- Supplied entries:
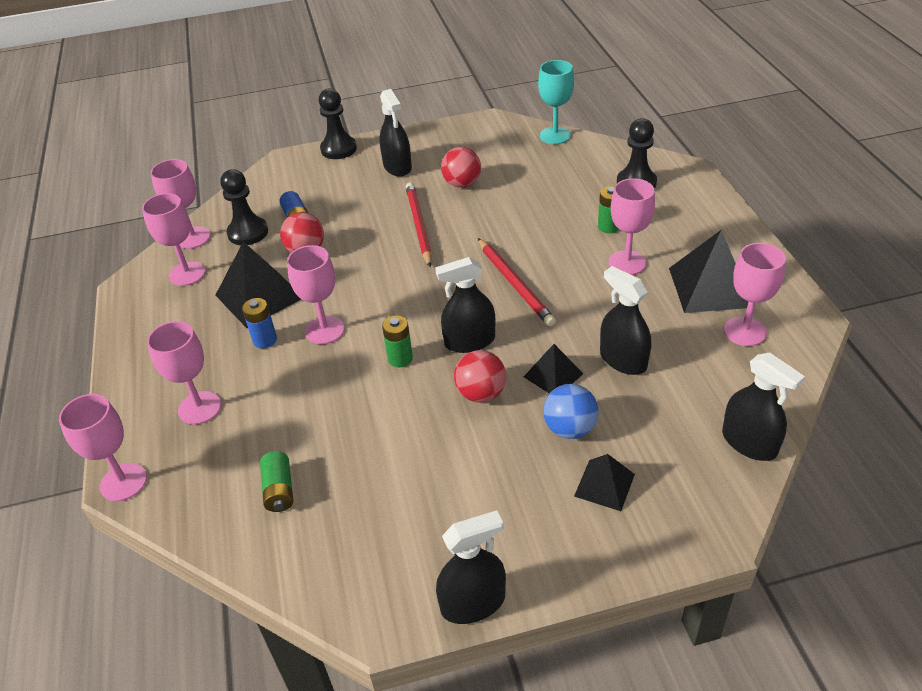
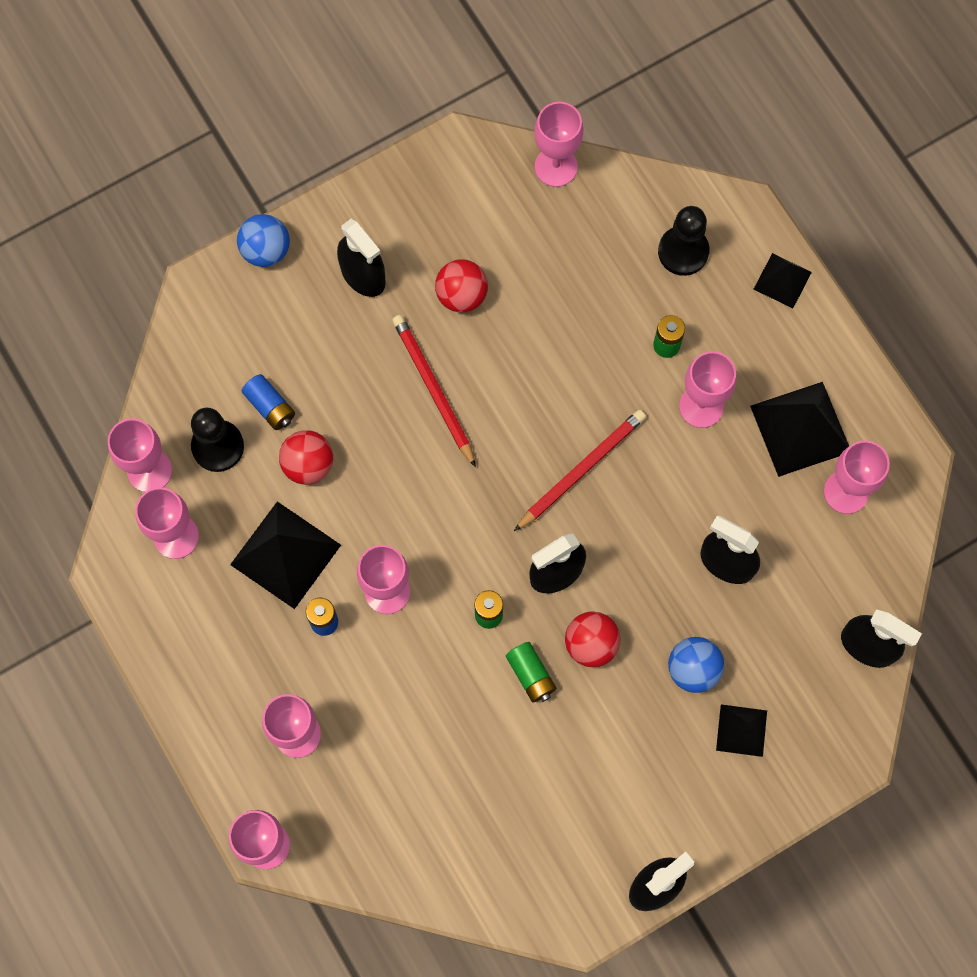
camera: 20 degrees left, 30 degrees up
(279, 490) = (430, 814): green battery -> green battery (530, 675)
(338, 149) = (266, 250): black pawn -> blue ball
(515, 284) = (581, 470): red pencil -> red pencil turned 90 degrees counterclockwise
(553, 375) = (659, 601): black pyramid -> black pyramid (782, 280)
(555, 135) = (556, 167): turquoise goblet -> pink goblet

--

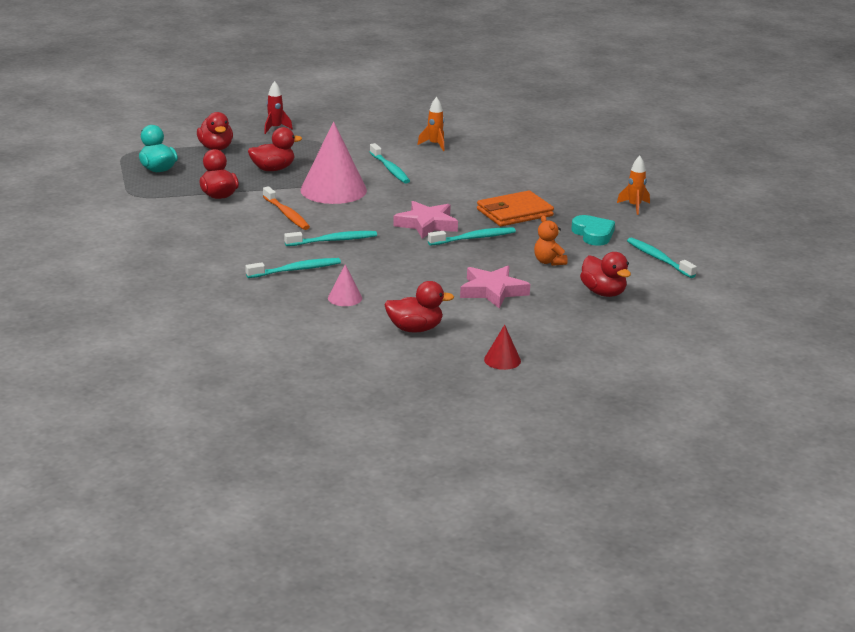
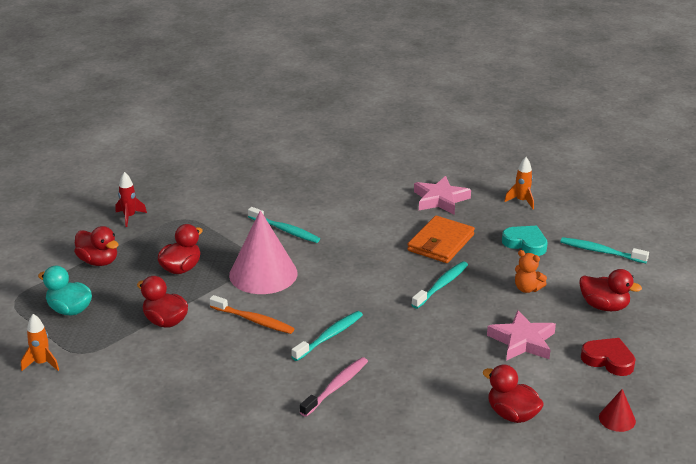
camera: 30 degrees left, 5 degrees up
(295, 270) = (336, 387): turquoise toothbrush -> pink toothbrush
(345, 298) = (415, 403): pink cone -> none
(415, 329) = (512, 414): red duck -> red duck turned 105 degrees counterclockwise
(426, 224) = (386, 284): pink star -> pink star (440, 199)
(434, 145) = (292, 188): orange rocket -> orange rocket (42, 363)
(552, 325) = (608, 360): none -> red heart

* * *

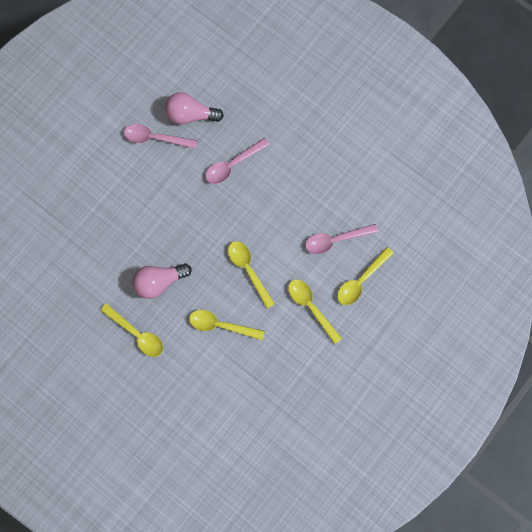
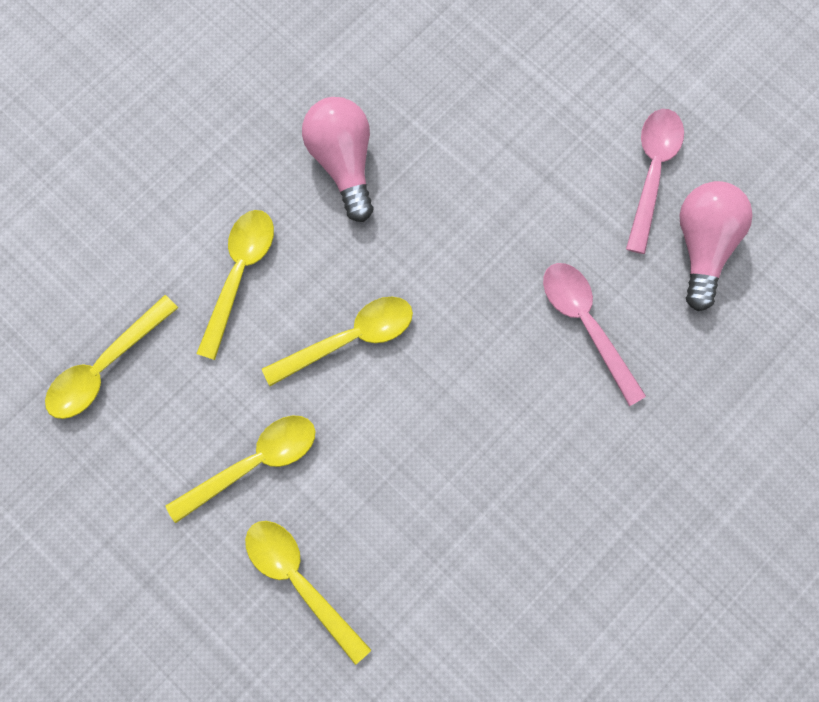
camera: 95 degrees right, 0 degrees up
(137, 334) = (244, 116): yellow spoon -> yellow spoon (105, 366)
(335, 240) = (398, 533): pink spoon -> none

- Task goal:
What is asked for is an exact copy of the lines above from the one containing "(338, 149) = (266, 250): black" through the one containing "(555, 135) = (556, 167): turquoise", and only those.

- Solved exercise:
(338, 149) = (266, 250): black pawn -> blue ball
(515, 284) = (581, 470): red pencil -> red pencil turned 90 degrees counterclockwise
(553, 375) = (659, 601): black pyramid -> black pyramid (782, 280)
(555, 135) = (556, 167): turquoise goblet -> pink goblet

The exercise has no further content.